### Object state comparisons
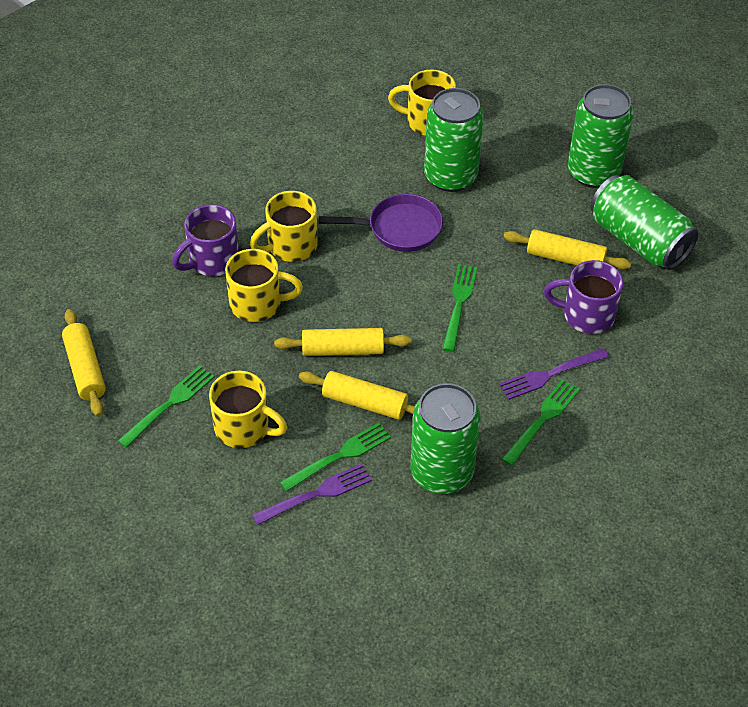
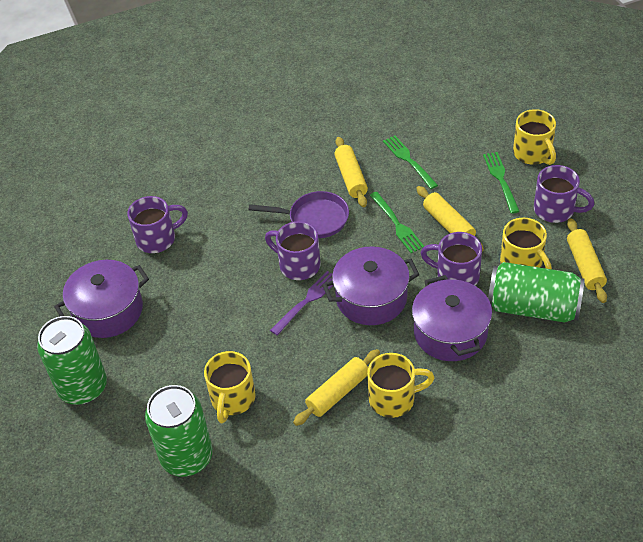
green can: 4 -> 3
green fork: 4 -> 3
purple fork: 2 -> 1
purple mug: 2 -> 4
purple pot: 0 -> 3

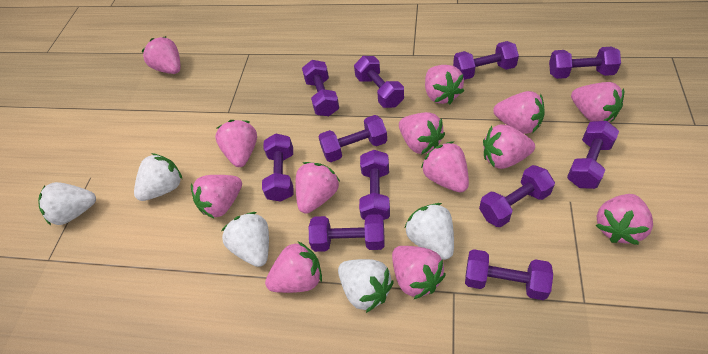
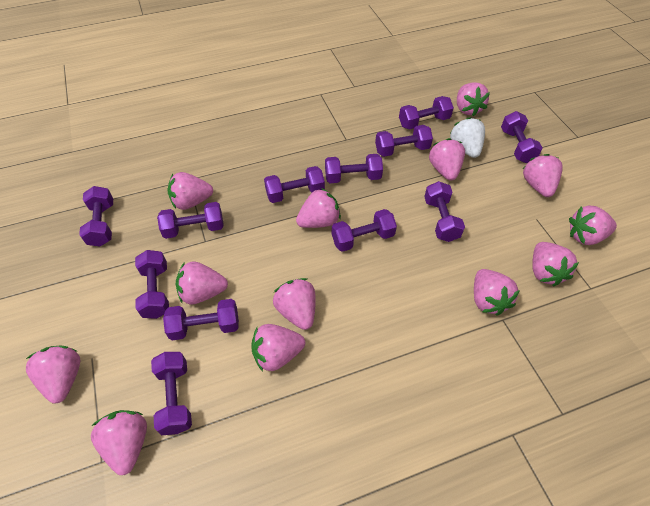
purple dumbbell: 11 -> 12
white strawberry: 5 -> 1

### About this exercise
Restate the records above in full, word for word. Keep pictures out.

### Result for this task
green can: 4 -> 3
green fork: 4 -> 3
purple fork: 2 -> 1
purple mug: 2 -> 4
purple pot: 0 -> 3

purple dumbbell: 11 -> 12
white strawberry: 5 -> 1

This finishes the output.